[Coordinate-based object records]

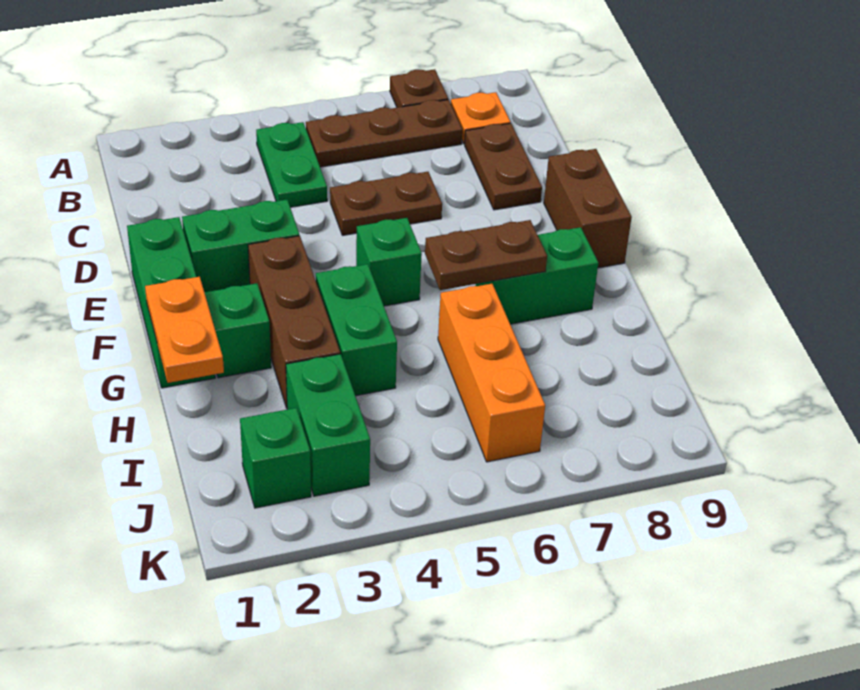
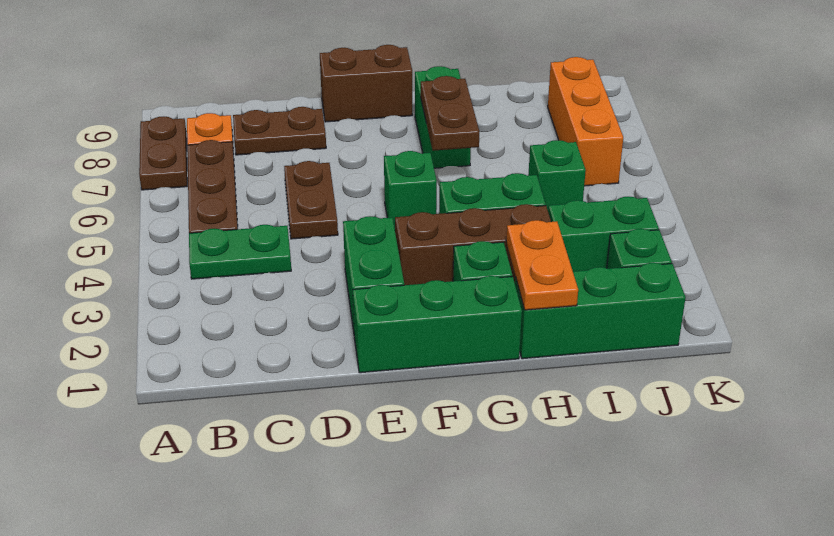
brown 1x1 plate [390,69,448,108] -> brown 1x2 plate [139,116,187,190]
orange 1x2 plate [145,277,224,383] -> orange 1x2 plate turned to [506,220,578,310]
none -> green 1x3 brick [515,263,686,359]
orange 1x3 brick [438,284,545,462] -> orange 1x3 brick turned to [548,57,623,186]
none -> green 1x1 brick [528,140,586,210]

What to produce
Exact repetition of all entries is required. The pictures should not appear.

Response to the task
brown 1x1 plate [390,69,448,108] -> brown 1x2 plate [139,116,187,190]
orange 1x2 plate [145,277,224,383] -> orange 1x2 plate turned to [506,220,578,310]
none -> green 1x3 brick [515,263,686,359]
orange 1x3 brick [438,284,545,462] -> orange 1x3 brick turned to [548,57,623,186]
none -> green 1x1 brick [528,140,586,210]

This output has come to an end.